▶ WORK INSTRUCTION:
From the entries that follow, reproduce exactly and only the lines from the line with "C3: 68nF (GND, NET13) -> 68nF (+5V, NET13)" to the line with "U13: OR CD4071", endpoints included.

▶ DATA FOR REVIEW:
#####

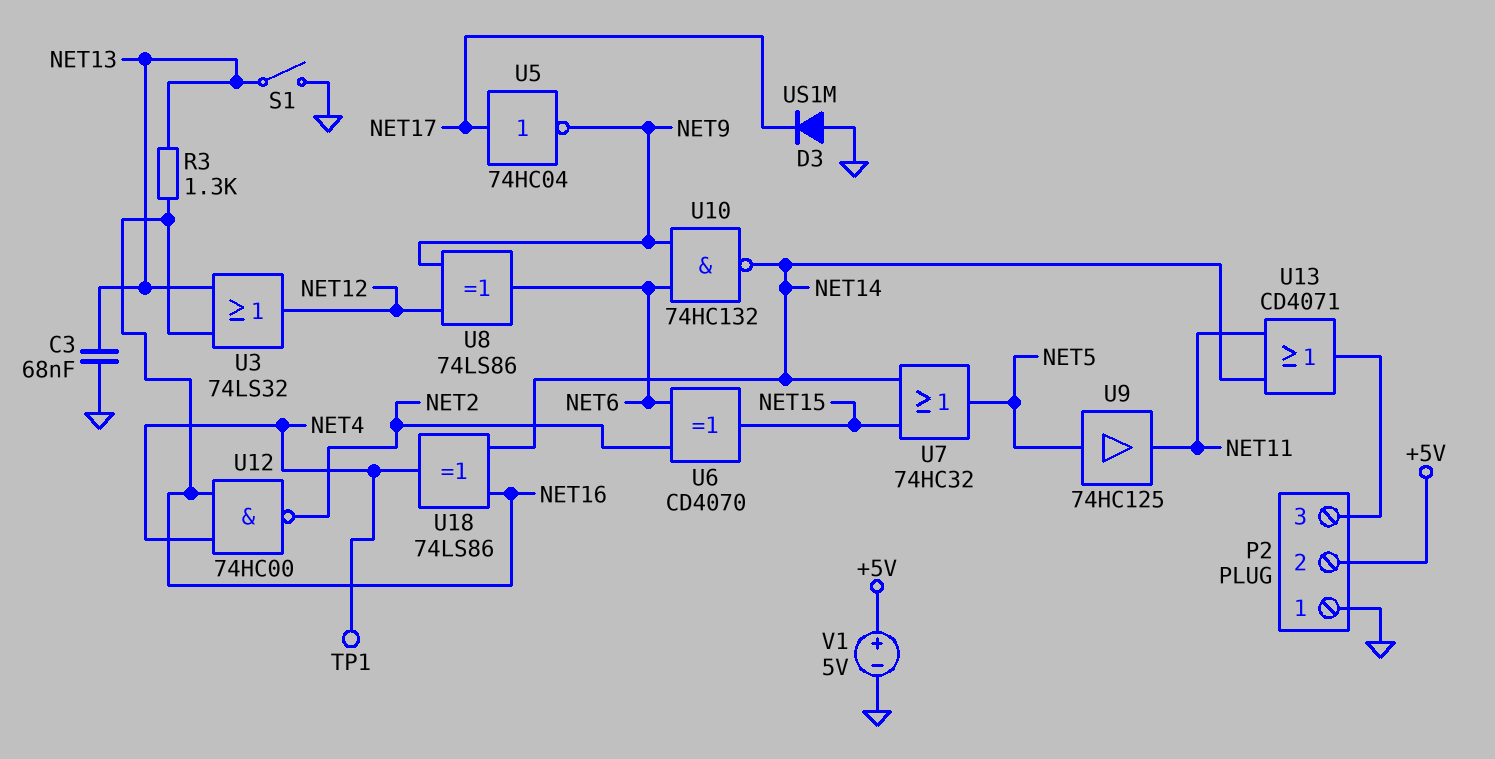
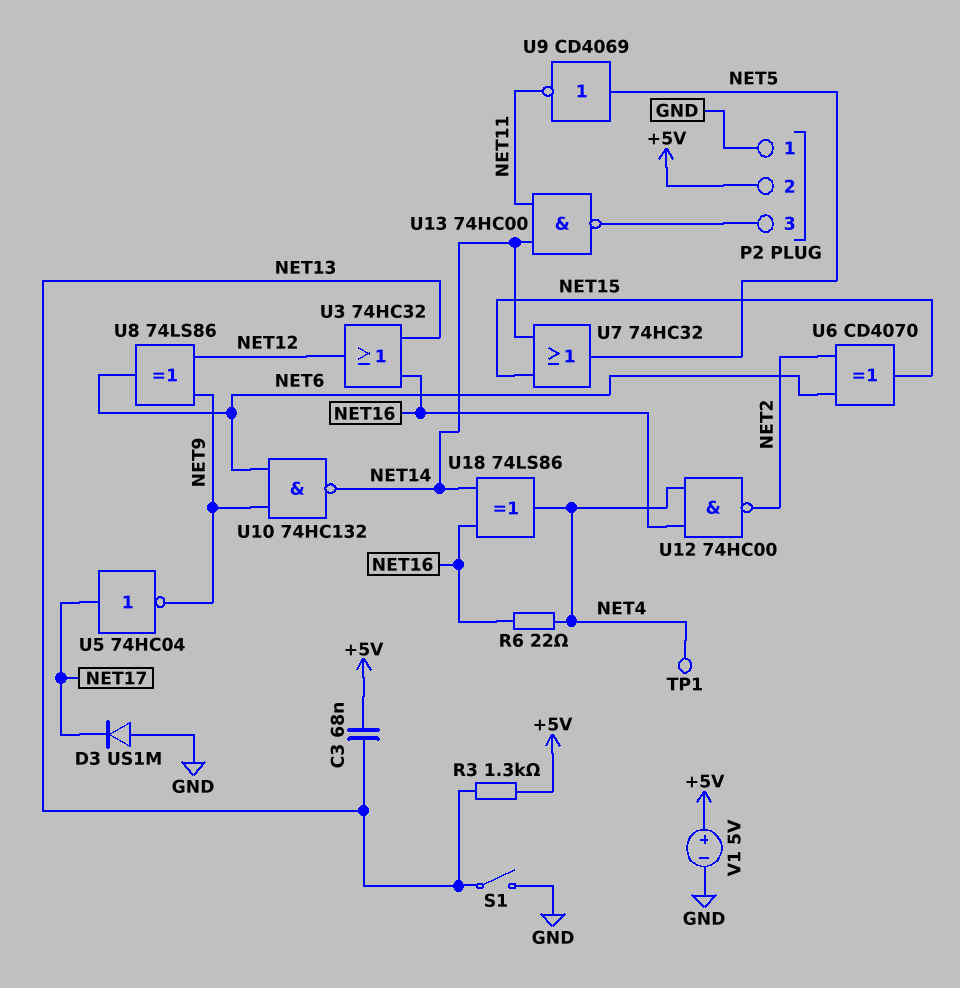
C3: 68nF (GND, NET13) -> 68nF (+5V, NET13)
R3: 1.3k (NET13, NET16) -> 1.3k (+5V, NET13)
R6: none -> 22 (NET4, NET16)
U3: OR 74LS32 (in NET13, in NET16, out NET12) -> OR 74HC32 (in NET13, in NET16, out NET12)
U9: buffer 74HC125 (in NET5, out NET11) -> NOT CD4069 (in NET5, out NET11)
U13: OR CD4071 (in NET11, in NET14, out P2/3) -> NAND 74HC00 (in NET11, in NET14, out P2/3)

#####

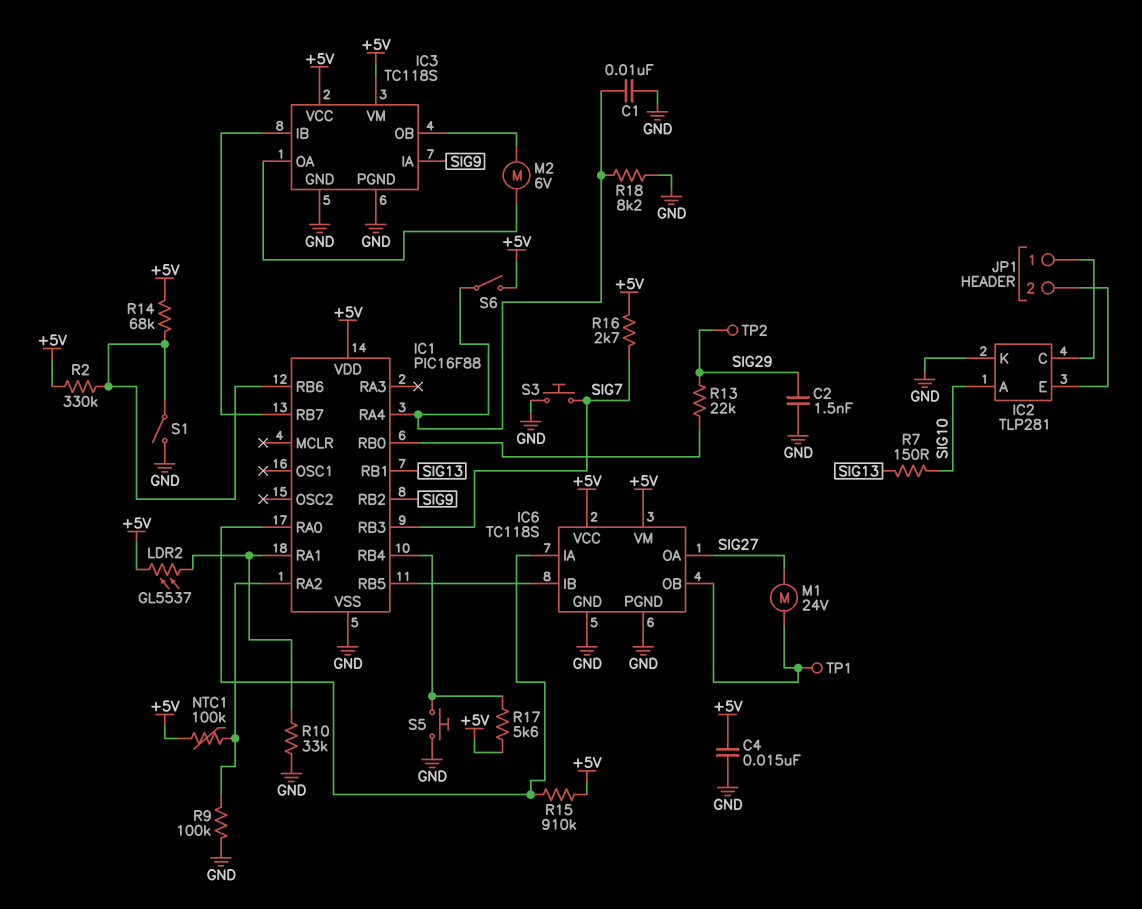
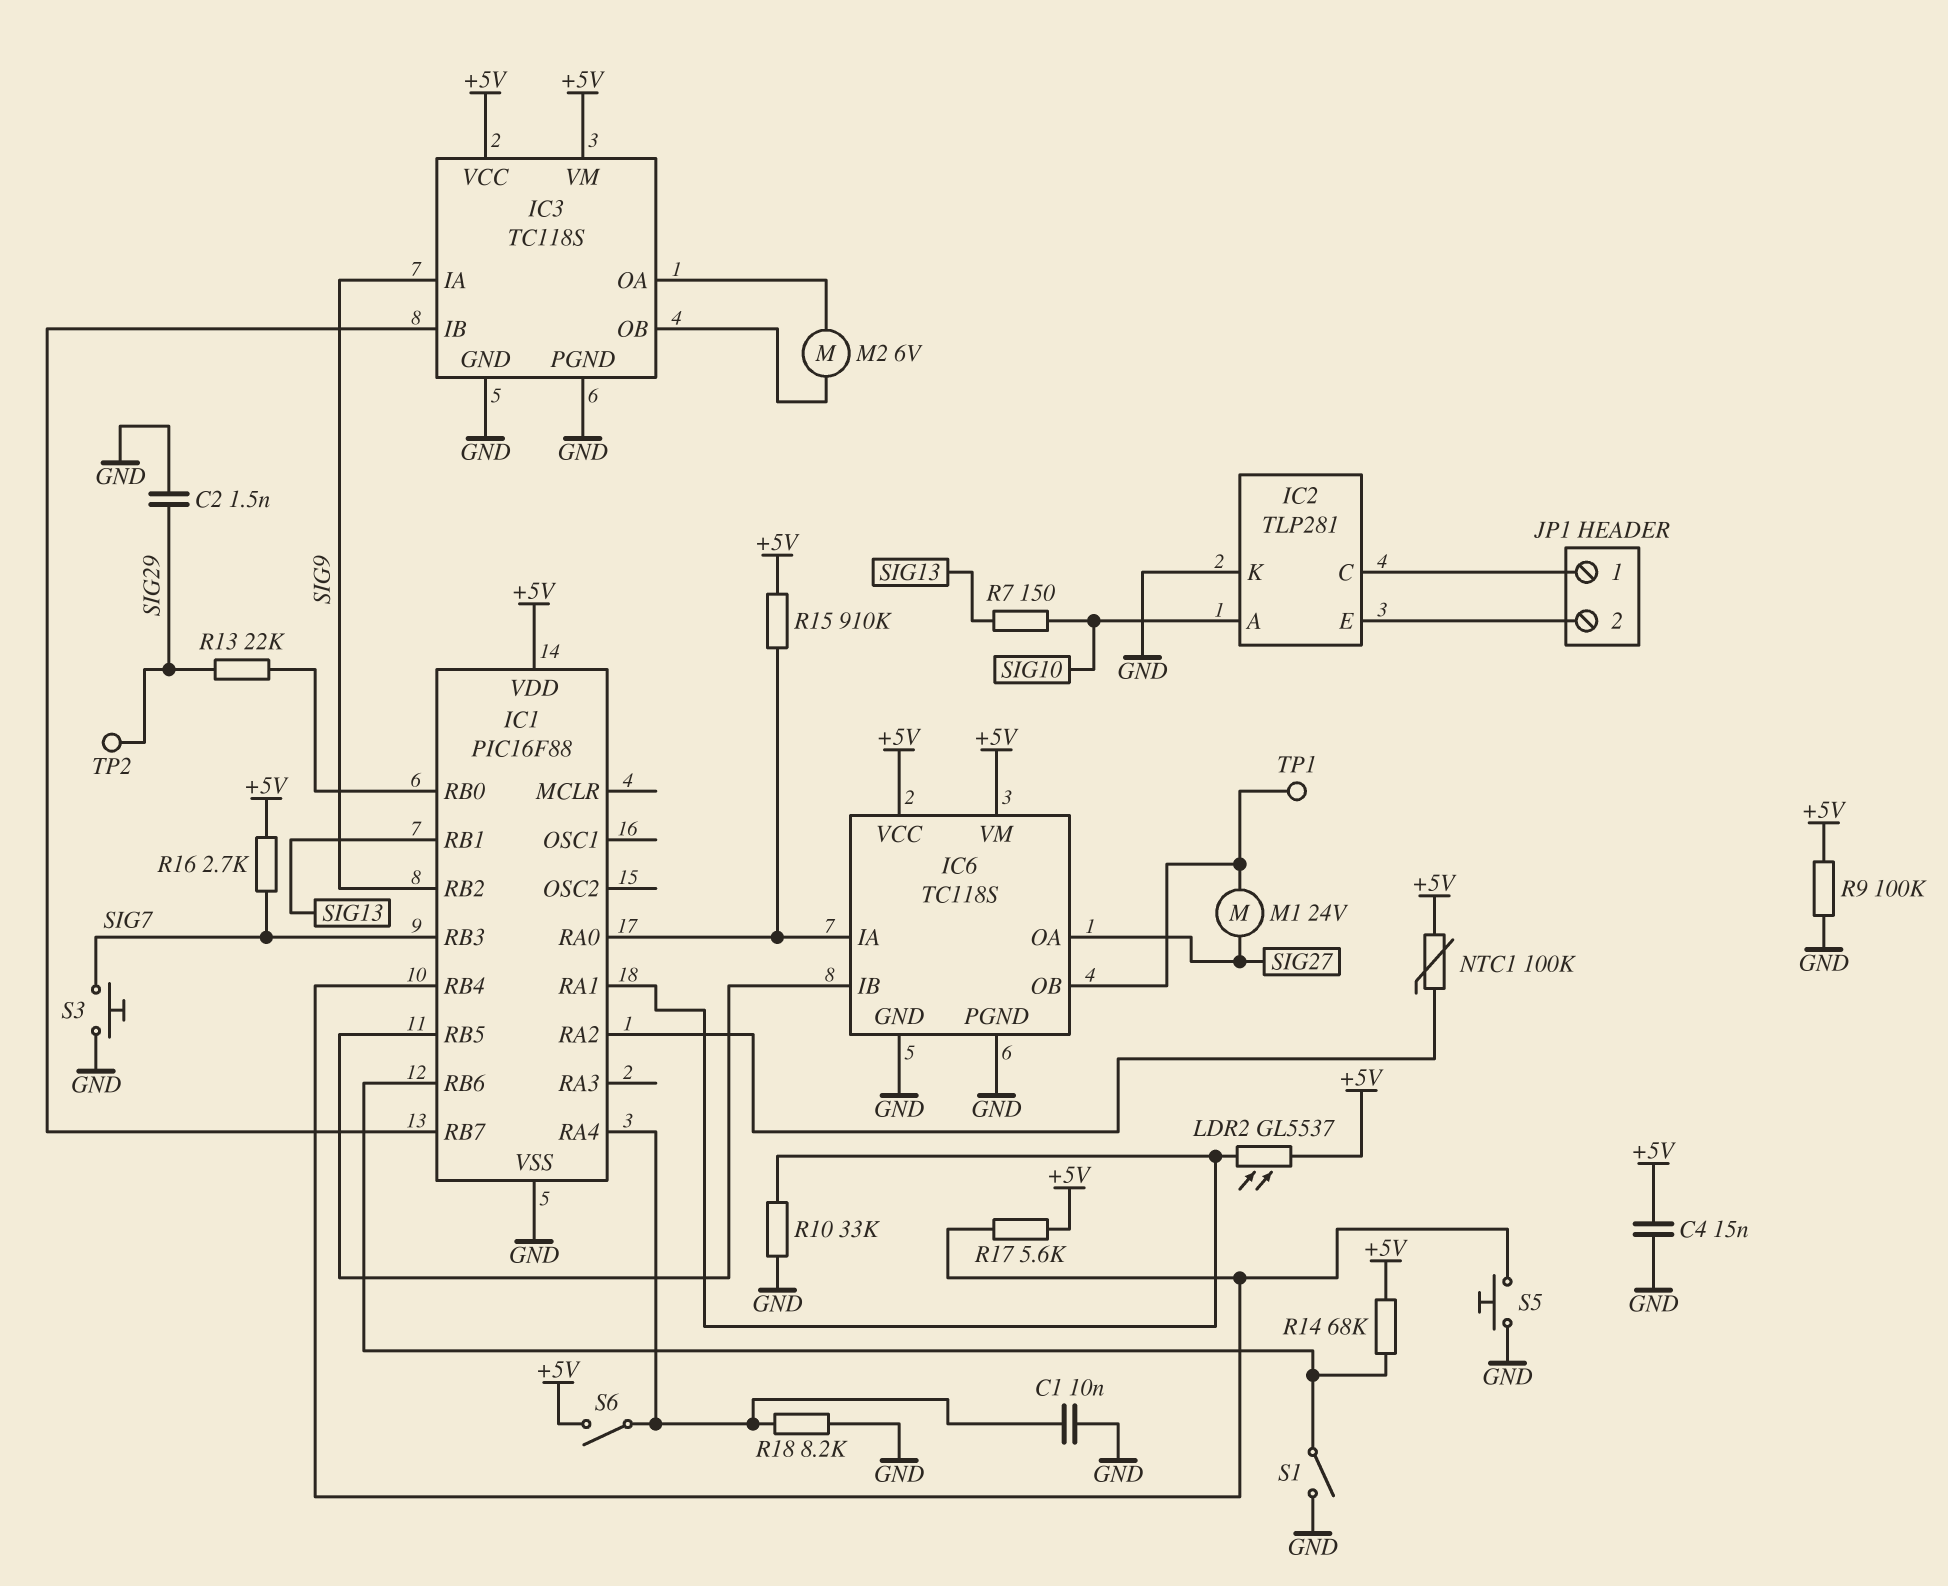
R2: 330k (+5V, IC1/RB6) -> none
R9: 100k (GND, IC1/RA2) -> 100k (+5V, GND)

#####

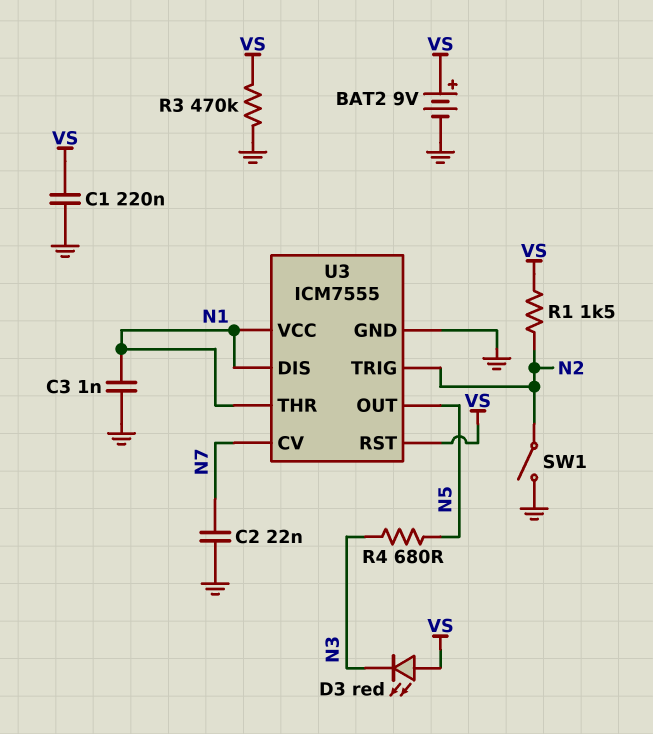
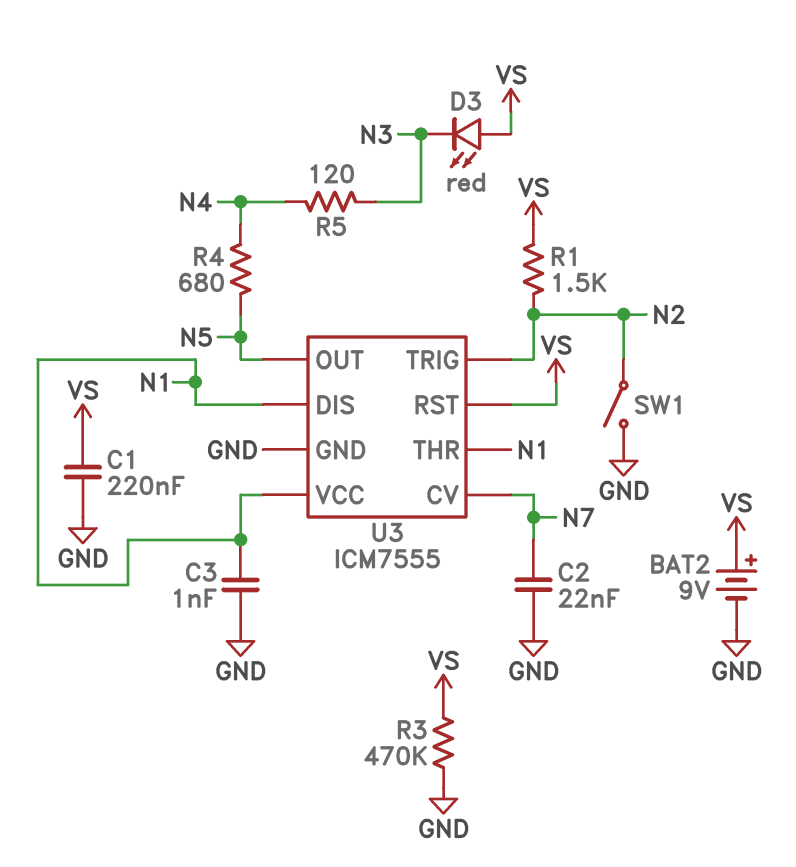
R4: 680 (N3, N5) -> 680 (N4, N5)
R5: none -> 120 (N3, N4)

#####

▶ RESPONSE BELOW:
C3: 68nF (GND, NET13) -> 68nF (+5V, NET13)
R3: 1.3k (NET13, NET16) -> 1.3k (+5V, NET13)
R6: none -> 22 (NET4, NET16)
U3: OR 74LS32 (in NET13, in NET16, out NET12) -> OR 74HC32 (in NET13, in NET16, out NET12)
U9: buffer 74HC125 (in NET5, out NET11) -> NOT CD4069 (in NET5, out NET11)
U13: OR CD4071 (in NET11, in NET14, out P2/3) -> NAND 74HC00 (in NET11, in NET14, out P2/3)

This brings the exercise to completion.